**Available data**
++++++++++++++++++++

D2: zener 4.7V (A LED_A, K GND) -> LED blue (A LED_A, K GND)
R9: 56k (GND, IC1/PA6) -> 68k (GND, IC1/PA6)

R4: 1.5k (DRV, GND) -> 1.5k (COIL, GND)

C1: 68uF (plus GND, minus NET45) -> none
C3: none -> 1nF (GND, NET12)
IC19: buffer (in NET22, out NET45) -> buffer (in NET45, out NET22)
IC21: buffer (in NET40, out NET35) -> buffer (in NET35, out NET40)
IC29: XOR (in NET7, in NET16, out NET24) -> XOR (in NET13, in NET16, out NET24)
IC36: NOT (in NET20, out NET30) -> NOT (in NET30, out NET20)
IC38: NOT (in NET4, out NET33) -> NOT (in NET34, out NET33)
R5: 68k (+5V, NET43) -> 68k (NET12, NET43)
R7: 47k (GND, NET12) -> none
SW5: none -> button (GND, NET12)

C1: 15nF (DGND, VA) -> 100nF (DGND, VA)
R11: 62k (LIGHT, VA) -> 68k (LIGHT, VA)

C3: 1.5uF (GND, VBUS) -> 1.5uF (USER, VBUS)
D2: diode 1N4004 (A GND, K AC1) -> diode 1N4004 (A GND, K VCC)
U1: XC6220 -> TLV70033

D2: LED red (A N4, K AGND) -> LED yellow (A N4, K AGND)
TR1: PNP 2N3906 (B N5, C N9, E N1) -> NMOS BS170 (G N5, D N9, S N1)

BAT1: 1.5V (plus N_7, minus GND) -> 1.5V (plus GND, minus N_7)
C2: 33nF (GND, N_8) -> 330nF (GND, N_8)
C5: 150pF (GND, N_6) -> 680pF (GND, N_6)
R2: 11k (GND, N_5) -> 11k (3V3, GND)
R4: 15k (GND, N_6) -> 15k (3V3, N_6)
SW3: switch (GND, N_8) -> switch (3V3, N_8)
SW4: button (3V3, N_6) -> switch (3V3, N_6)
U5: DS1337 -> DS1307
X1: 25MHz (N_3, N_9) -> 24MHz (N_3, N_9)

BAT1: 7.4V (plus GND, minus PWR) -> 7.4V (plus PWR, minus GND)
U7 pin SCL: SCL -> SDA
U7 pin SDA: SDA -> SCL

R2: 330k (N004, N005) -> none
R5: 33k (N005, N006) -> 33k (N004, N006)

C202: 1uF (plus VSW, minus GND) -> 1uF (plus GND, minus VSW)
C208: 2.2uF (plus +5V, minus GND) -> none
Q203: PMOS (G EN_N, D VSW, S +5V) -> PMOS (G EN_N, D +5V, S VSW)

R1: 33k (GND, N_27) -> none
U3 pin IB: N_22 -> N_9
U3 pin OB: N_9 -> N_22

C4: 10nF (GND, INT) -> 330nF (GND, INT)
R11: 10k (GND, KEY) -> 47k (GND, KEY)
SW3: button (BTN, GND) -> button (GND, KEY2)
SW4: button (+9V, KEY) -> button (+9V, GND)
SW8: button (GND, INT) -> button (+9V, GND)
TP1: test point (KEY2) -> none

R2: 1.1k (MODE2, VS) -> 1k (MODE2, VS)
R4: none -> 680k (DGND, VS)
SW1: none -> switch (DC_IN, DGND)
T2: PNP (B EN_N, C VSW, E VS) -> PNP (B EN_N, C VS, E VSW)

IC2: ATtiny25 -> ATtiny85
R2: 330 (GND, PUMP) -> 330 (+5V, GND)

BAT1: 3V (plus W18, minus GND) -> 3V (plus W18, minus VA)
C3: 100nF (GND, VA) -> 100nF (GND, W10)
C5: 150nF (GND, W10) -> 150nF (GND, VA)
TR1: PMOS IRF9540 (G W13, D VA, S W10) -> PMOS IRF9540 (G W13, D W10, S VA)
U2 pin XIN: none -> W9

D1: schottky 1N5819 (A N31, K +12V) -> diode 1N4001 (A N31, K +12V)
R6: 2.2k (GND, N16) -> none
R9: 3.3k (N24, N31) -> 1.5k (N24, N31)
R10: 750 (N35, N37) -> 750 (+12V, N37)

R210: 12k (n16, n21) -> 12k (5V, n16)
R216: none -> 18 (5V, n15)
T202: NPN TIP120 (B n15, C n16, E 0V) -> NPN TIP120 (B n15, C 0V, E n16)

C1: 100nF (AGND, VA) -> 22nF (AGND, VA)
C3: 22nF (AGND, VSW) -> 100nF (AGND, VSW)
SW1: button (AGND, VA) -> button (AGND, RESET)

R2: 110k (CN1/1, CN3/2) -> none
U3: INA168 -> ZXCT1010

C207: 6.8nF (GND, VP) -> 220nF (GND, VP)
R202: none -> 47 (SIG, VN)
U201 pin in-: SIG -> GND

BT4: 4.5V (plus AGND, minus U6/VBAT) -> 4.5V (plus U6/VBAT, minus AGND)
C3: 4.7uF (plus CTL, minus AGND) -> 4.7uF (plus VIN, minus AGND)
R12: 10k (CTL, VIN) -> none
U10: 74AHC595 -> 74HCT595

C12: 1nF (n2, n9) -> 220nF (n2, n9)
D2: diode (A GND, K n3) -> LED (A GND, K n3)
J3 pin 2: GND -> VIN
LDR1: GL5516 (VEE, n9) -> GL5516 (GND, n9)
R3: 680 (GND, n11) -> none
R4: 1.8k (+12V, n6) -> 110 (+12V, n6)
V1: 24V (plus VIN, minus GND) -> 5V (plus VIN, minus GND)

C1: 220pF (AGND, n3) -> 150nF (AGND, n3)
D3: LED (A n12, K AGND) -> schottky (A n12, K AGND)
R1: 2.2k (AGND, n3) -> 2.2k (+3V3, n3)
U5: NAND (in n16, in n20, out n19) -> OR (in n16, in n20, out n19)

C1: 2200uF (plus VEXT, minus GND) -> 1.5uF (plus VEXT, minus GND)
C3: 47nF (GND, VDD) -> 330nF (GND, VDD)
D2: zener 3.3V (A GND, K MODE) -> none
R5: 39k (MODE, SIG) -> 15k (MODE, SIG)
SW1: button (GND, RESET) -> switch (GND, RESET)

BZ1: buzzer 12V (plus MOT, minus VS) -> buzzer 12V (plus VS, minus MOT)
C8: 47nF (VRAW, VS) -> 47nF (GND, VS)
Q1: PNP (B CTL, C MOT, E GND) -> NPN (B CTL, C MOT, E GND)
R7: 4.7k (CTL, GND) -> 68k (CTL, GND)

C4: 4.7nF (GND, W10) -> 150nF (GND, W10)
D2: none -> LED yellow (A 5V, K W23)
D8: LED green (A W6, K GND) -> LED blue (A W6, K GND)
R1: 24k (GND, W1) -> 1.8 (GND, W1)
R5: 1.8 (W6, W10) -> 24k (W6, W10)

++++++++++++++++++++

**What the task requires**
The line containing "R2: 330k (N004, N005) -> none" marks the end. Please print exactly every line from the top of the data to it, both included, and nothing more.

**Response for this exercise**
D2: zener 4.7V (A LED_A, K GND) -> LED blue (A LED_A, K GND)
R9: 56k (GND, IC1/PA6) -> 68k (GND, IC1/PA6)

R4: 1.5k (DRV, GND) -> 1.5k (COIL, GND)

C1: 68uF (plus GND, minus NET45) -> none
C3: none -> 1nF (GND, NET12)
IC19: buffer (in NET22, out NET45) -> buffer (in NET45, out NET22)
IC21: buffer (in NET40, out NET35) -> buffer (in NET35, out NET40)
IC29: XOR (in NET7, in NET16, out NET24) -> XOR (in NET13, in NET16, out NET24)
IC36: NOT (in NET20, out NET30) -> NOT (in NET30, out NET20)
IC38: NOT (in NET4, out NET33) -> NOT (in NET34, out NET33)
R5: 68k (+5V, NET43) -> 68k (NET12, NET43)
R7: 47k (GND, NET12) -> none
SW5: none -> button (GND, NET12)

C1: 15nF (DGND, VA) -> 100nF (DGND, VA)
R11: 62k (LIGHT, VA) -> 68k (LIGHT, VA)

C3: 1.5uF (GND, VBUS) -> 1.5uF (USER, VBUS)
D2: diode 1N4004 (A GND, K AC1) -> diode 1N4004 (A GND, K VCC)
U1: XC6220 -> TLV70033

D2: LED red (A N4, K AGND) -> LED yellow (A N4, K AGND)
TR1: PNP 2N3906 (B N5, C N9, E N1) -> NMOS BS170 (G N5, D N9, S N1)

BAT1: 1.5V (plus N_7, minus GND) -> 1.5V (plus GND, minus N_7)
C2: 33nF (GND, N_8) -> 330nF (GND, N_8)
C5: 150pF (GND, N_6) -> 680pF (GND, N_6)
R2: 11k (GND, N_5) -> 11k (3V3, GND)
R4: 15k (GND, N_6) -> 15k (3V3, N_6)
SW3: switch (GND, N_8) -> switch (3V3, N_8)
SW4: button (3V3, N_6) -> switch (3V3, N_6)
U5: DS1337 -> DS1307
X1: 25MHz (N_3, N_9) -> 24MHz (N_3, N_9)

BAT1: 7.4V (plus GND, minus PWR) -> 7.4V (plus PWR, minus GND)
U7 pin SCL: SCL -> SDA
U7 pin SDA: SDA -> SCL

R2: 330k (N004, N005) -> none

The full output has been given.